### Task description
Each line of the data below between the one containing "IC202 pin PA0: none -> AGND" and the one containing "R209: 15k (CTL, RUN) -> 1.6k (CTL, RUN)", both included, is to be repeated exactly. Please omit pictures.

### Study material
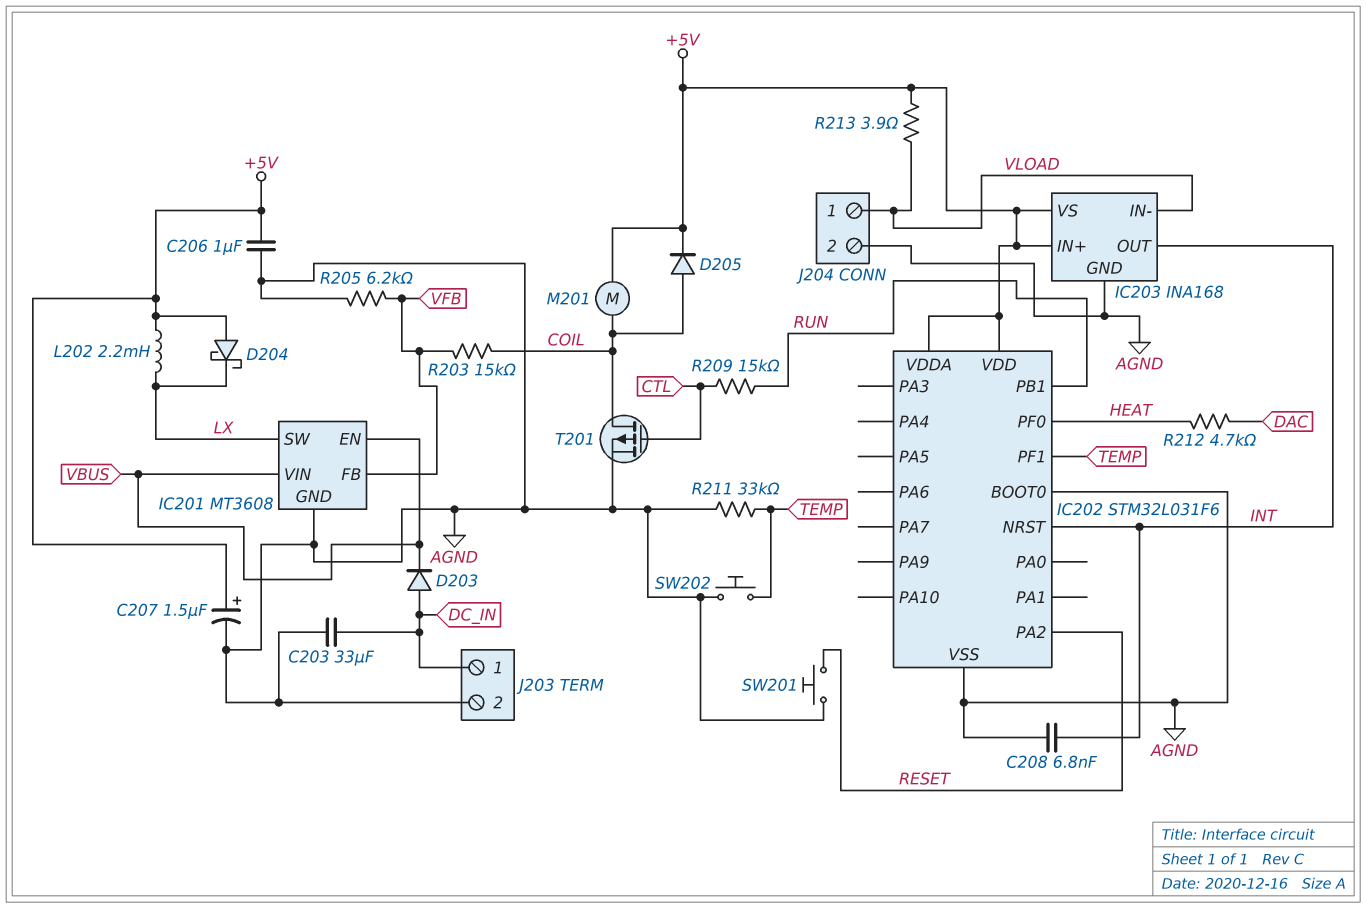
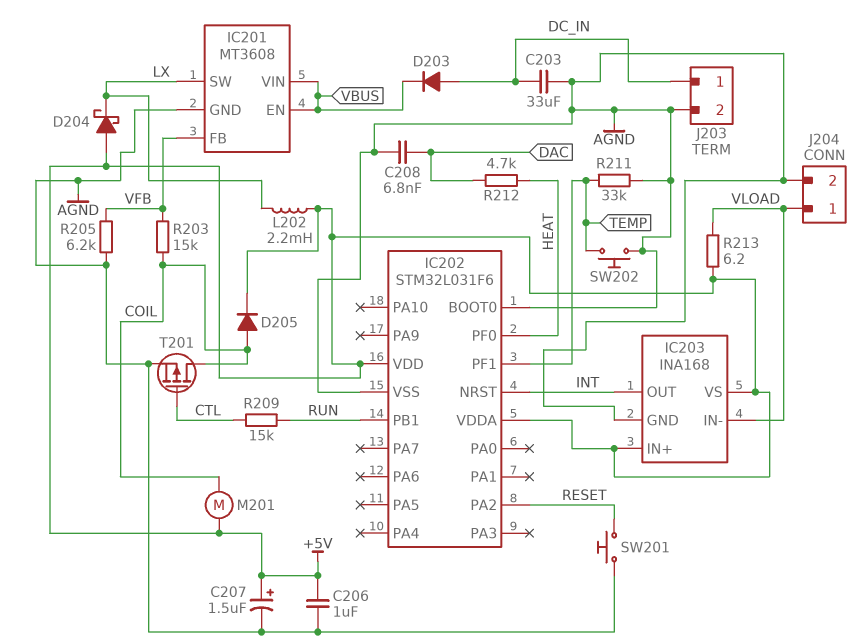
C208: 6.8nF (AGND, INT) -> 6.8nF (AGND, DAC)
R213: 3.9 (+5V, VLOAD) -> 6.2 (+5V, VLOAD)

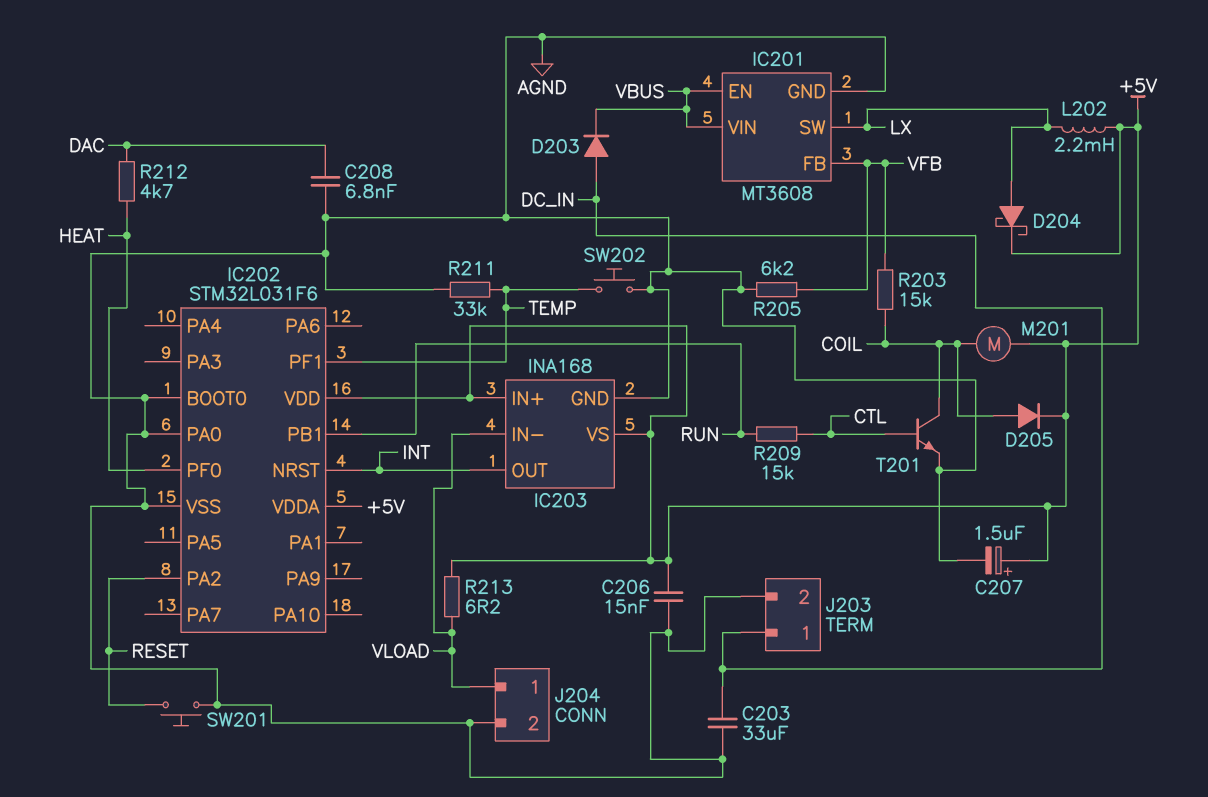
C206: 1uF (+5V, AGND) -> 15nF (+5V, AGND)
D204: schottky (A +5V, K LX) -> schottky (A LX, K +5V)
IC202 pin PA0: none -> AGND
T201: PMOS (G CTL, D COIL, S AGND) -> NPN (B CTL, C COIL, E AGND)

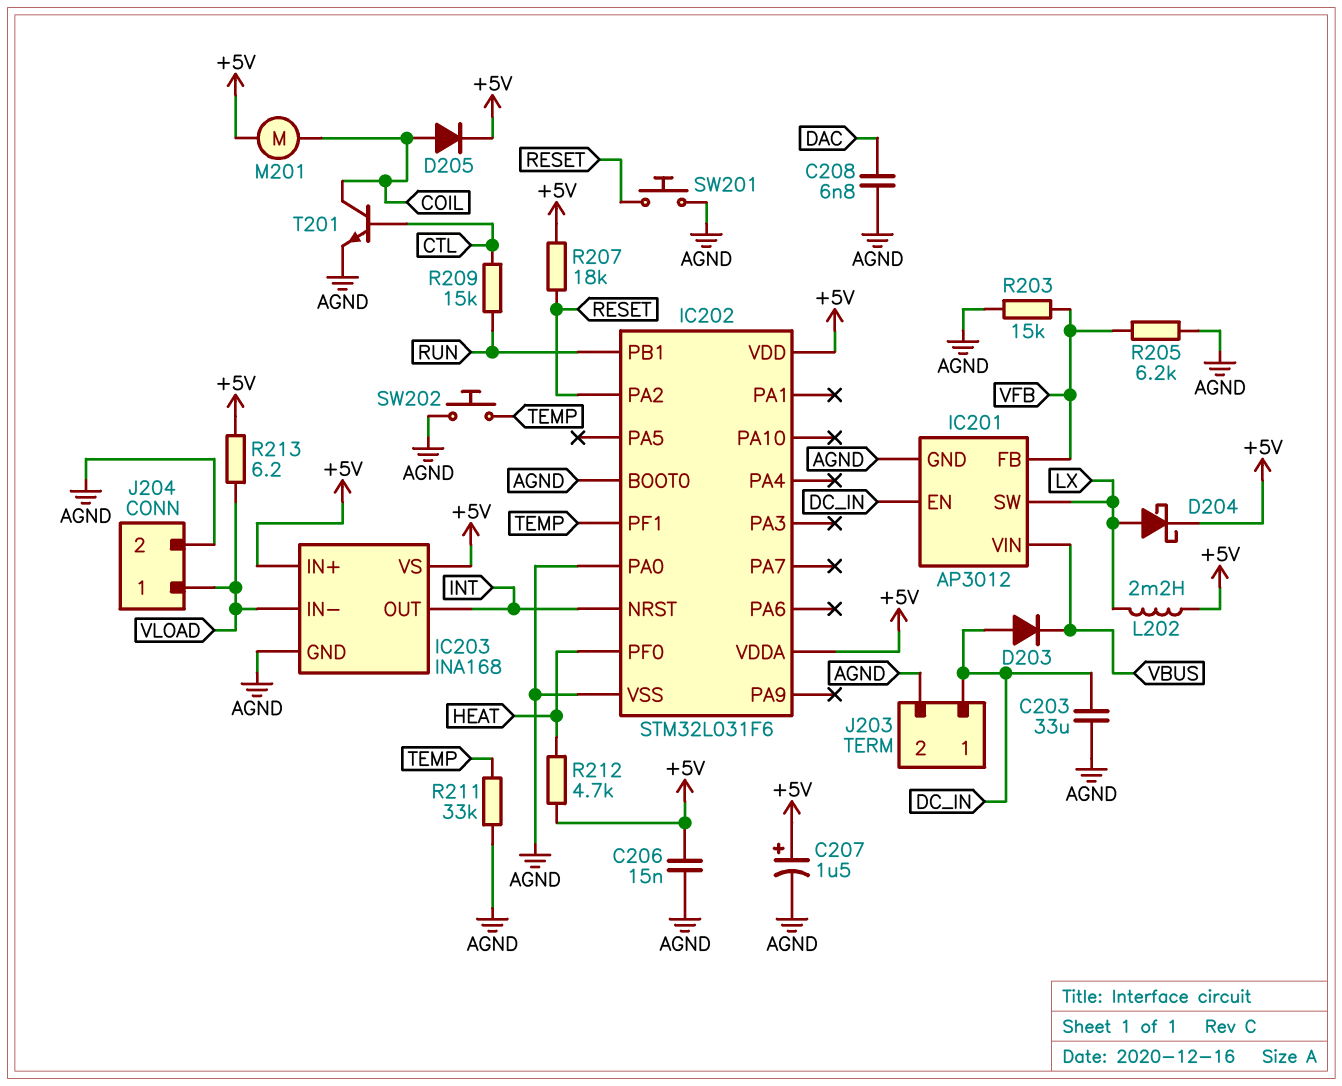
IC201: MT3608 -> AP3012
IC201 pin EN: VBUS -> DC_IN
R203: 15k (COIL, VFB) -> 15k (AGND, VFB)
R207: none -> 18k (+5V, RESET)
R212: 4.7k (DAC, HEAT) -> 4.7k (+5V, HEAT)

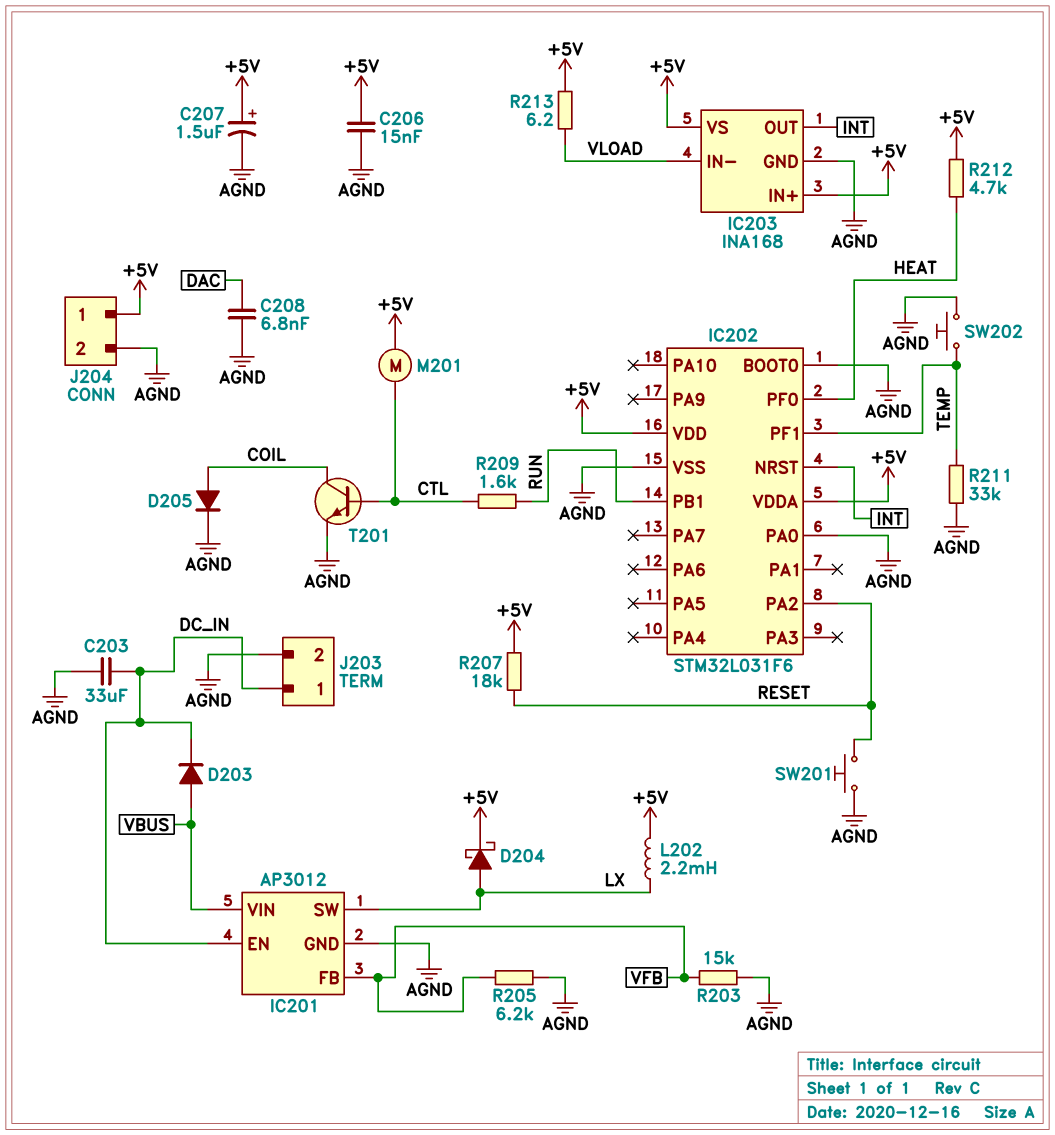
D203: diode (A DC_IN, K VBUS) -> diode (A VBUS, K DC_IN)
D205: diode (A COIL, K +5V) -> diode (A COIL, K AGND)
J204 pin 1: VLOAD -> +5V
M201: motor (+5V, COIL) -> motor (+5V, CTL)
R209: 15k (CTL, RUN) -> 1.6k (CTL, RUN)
==
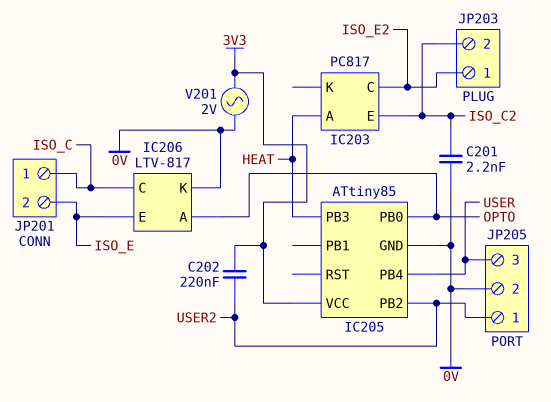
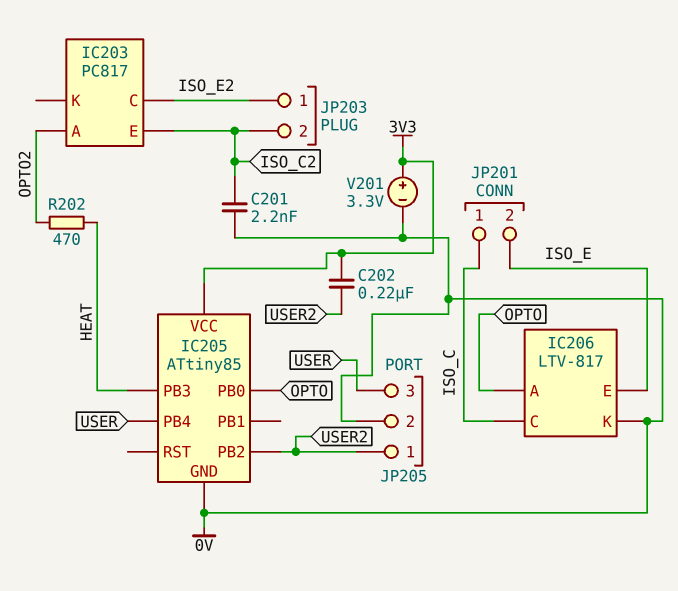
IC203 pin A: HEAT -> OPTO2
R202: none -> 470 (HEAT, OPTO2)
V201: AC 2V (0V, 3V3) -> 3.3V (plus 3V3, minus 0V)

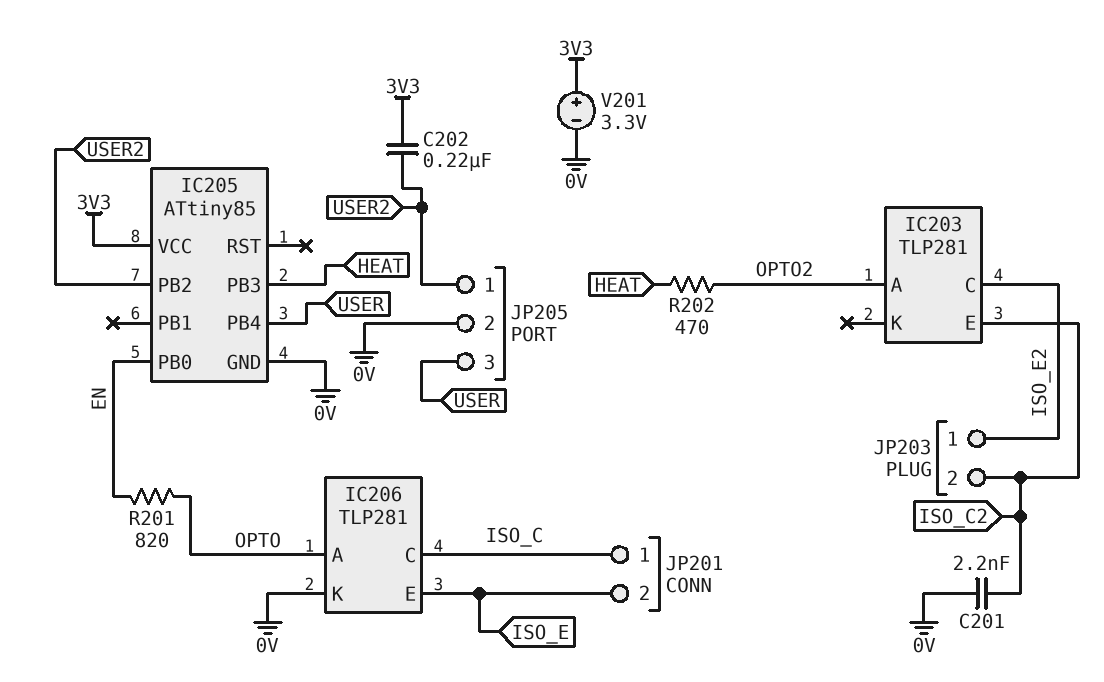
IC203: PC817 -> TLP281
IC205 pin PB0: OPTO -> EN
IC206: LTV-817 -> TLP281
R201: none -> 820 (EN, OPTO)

### Written response
IC202 pin PA0: none -> AGND
T201: PMOS (G CTL, D COIL, S AGND) -> NPN (B CTL, C COIL, E AGND)

IC201: MT3608 -> AP3012
IC201 pin EN: VBUS -> DC_IN
R203: 15k (COIL, VFB) -> 15k (AGND, VFB)
R207: none -> 18k (+5V, RESET)
R212: 4.7k (DAC, HEAT) -> 4.7k (+5V, HEAT)

D203: diode (A DC_IN, K VBUS) -> diode (A VBUS, K DC_IN)
D205: diode (A COIL, K +5V) -> diode (A COIL, K AGND)
J204 pin 1: VLOAD -> +5V
M201: motor (+5V, COIL) -> motor (+5V, CTL)
R209: 15k (CTL, RUN) -> 1.6k (CTL, RUN)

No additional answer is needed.